* [What to produce] Figure out how many lines in these records contain "skillet". Only the number belongs in the reply.

START Working data

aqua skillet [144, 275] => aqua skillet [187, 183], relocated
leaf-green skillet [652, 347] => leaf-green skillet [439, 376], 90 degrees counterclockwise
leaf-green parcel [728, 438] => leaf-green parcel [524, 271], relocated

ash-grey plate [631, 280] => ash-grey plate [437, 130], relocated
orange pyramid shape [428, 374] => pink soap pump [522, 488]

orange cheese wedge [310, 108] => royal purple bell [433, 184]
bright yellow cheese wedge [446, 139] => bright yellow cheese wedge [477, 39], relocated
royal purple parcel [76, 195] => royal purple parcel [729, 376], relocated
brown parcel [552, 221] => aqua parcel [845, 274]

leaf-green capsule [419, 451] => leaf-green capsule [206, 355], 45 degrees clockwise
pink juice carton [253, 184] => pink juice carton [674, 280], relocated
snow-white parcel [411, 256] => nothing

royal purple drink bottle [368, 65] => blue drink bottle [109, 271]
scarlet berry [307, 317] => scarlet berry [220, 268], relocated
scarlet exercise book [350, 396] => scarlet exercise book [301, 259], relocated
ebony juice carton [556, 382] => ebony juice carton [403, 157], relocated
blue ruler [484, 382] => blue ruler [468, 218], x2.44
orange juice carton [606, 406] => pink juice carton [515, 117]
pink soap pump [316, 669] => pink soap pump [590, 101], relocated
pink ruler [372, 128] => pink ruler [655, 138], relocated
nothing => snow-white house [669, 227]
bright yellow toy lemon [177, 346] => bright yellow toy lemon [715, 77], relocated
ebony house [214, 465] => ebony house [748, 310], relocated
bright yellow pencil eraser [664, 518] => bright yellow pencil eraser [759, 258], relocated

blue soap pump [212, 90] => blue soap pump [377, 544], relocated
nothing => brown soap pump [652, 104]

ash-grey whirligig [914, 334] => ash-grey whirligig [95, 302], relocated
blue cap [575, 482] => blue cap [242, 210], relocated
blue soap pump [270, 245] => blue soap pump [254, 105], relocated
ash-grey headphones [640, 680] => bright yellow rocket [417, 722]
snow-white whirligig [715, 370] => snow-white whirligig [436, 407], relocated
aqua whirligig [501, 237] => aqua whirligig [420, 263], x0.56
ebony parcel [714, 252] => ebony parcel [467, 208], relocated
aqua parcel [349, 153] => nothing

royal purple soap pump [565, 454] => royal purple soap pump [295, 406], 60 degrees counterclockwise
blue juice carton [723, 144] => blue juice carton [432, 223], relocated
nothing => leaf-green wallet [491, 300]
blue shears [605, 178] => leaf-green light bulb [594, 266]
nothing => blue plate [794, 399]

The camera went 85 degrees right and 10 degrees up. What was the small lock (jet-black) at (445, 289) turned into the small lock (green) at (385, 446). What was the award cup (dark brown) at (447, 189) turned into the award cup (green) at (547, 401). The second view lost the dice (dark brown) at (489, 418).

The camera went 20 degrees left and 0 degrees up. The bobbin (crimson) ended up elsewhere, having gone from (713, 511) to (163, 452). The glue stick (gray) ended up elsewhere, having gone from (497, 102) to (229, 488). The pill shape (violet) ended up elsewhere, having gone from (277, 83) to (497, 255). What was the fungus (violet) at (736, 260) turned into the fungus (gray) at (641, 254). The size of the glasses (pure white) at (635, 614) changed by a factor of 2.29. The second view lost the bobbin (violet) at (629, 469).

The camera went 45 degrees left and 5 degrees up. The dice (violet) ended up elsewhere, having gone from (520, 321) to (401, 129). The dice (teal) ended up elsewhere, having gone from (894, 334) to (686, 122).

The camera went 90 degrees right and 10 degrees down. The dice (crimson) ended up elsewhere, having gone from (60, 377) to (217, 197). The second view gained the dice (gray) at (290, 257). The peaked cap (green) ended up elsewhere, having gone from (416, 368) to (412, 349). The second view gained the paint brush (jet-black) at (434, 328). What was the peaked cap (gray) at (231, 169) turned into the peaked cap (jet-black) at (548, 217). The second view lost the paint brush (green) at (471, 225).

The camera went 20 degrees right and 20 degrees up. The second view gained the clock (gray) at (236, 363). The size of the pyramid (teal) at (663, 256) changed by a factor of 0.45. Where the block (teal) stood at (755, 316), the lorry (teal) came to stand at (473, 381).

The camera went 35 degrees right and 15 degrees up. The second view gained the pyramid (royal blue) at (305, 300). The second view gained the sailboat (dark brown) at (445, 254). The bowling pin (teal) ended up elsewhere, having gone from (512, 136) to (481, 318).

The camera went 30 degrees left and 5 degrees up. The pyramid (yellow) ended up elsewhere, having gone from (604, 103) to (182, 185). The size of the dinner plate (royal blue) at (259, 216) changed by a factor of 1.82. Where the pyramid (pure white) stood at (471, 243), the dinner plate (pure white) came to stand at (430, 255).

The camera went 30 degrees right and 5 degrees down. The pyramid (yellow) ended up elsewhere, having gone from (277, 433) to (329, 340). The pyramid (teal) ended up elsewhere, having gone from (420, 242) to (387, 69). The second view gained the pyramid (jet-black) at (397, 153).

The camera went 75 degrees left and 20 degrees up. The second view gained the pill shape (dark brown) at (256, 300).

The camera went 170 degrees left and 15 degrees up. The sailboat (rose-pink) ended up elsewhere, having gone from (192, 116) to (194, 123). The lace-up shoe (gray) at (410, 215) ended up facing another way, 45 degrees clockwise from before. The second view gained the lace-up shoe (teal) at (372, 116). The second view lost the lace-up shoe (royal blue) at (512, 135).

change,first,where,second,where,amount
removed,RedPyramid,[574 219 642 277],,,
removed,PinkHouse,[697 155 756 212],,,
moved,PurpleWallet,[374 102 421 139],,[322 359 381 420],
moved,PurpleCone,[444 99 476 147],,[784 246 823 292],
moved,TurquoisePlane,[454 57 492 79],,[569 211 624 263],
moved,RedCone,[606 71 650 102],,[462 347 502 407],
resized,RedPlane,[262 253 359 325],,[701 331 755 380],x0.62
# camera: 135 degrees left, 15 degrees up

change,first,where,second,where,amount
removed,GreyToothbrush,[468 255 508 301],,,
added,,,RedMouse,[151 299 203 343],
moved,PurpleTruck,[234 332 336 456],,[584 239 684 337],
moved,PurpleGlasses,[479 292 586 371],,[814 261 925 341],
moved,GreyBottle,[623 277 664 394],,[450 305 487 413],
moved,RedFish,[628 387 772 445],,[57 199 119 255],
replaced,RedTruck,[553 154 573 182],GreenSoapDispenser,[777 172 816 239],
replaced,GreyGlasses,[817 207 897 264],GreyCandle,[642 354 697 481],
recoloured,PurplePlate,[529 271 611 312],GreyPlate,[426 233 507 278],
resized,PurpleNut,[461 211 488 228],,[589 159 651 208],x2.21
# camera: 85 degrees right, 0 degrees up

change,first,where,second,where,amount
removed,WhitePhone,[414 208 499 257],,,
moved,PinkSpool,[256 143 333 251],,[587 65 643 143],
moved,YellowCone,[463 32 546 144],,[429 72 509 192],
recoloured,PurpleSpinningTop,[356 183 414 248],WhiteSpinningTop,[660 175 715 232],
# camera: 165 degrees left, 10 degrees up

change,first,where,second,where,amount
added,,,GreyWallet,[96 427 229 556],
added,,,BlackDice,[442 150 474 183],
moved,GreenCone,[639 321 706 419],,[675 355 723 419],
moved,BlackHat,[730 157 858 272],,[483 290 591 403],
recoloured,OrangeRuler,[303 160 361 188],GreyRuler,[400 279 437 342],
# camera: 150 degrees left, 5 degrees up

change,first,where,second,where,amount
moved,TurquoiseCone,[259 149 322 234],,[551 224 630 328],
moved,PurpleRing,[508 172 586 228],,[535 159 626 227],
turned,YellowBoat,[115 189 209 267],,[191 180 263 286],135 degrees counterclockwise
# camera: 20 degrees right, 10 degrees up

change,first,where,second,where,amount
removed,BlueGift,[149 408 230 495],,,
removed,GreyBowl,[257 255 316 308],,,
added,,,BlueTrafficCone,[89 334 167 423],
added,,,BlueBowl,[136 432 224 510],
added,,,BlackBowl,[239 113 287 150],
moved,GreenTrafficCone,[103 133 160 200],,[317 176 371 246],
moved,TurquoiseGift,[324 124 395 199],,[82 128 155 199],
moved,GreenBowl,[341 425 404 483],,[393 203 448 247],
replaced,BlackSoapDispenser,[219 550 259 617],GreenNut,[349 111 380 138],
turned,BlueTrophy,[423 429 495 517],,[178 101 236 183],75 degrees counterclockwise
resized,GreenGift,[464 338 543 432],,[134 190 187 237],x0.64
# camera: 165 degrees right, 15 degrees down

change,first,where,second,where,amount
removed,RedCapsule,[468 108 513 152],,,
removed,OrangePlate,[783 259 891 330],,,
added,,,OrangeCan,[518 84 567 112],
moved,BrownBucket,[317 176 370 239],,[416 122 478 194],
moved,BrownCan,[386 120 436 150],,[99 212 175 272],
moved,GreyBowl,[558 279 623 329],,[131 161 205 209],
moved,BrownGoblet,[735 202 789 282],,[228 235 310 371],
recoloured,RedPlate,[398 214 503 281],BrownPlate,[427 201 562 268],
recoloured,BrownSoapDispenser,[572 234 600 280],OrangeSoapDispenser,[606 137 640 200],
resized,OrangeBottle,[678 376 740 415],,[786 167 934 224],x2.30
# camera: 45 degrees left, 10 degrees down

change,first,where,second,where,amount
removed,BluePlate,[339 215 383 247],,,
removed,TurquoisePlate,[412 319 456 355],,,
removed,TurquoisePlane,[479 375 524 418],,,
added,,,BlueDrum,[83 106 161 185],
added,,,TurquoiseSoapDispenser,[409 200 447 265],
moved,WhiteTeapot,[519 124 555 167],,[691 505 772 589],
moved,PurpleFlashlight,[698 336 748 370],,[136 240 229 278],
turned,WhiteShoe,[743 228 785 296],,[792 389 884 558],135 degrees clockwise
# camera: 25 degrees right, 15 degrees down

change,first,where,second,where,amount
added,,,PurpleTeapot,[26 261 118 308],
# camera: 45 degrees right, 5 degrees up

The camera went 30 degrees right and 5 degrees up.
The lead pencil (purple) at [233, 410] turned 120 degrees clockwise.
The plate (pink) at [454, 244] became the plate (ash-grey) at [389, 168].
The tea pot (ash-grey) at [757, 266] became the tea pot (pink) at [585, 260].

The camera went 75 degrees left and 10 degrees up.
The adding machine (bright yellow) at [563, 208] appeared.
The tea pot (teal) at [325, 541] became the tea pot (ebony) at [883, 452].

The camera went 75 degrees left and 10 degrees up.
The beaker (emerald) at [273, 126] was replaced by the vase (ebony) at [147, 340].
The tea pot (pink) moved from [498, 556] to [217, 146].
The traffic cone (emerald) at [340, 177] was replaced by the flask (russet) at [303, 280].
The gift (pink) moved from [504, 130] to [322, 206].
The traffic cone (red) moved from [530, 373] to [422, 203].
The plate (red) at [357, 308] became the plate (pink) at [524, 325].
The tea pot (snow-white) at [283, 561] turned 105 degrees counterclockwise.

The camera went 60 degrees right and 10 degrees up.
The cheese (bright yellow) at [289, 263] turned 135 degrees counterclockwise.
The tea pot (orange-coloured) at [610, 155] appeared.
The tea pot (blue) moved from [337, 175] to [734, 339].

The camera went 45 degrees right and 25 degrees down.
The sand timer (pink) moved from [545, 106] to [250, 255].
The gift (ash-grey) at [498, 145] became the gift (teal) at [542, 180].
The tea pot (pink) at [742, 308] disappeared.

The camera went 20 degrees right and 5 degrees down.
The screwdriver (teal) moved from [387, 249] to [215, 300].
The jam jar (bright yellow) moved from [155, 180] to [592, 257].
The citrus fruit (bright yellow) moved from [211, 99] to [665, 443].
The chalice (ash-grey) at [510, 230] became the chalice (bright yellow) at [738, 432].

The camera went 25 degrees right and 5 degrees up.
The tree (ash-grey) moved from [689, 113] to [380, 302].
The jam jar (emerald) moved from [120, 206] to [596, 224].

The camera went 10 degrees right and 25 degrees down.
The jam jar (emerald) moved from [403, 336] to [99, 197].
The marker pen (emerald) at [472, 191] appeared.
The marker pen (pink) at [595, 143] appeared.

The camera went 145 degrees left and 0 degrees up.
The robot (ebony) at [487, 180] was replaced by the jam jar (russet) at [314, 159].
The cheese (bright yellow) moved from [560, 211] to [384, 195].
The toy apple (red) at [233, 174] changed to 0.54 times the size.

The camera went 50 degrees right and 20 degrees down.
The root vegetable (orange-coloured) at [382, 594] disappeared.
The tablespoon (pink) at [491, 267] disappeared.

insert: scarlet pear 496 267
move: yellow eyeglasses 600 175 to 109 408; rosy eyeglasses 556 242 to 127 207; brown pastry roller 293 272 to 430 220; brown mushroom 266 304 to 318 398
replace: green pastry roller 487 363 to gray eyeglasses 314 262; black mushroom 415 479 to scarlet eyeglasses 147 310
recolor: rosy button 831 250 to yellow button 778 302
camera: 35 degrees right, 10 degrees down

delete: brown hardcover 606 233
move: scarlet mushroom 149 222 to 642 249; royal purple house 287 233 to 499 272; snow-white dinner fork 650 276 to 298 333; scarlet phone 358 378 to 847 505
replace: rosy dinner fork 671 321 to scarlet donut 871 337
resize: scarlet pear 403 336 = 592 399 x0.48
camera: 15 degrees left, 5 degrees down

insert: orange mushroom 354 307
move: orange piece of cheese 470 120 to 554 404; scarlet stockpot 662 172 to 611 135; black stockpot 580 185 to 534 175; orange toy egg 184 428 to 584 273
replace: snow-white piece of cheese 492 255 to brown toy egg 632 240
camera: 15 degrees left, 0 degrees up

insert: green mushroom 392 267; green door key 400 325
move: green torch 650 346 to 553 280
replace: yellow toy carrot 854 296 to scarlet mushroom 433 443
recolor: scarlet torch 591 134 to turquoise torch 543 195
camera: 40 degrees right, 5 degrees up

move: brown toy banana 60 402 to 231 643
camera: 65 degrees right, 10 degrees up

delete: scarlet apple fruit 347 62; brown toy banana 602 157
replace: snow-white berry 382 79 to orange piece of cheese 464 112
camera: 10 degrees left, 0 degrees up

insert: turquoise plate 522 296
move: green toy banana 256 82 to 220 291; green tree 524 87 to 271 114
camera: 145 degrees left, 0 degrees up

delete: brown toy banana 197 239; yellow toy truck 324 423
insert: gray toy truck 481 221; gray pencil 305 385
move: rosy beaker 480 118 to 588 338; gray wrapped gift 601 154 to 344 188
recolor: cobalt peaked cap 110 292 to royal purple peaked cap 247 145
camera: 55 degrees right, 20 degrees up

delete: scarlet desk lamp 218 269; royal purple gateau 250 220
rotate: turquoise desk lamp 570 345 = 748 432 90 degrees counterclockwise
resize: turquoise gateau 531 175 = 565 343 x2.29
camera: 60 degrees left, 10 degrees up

END Working data

* [Worked solution] 2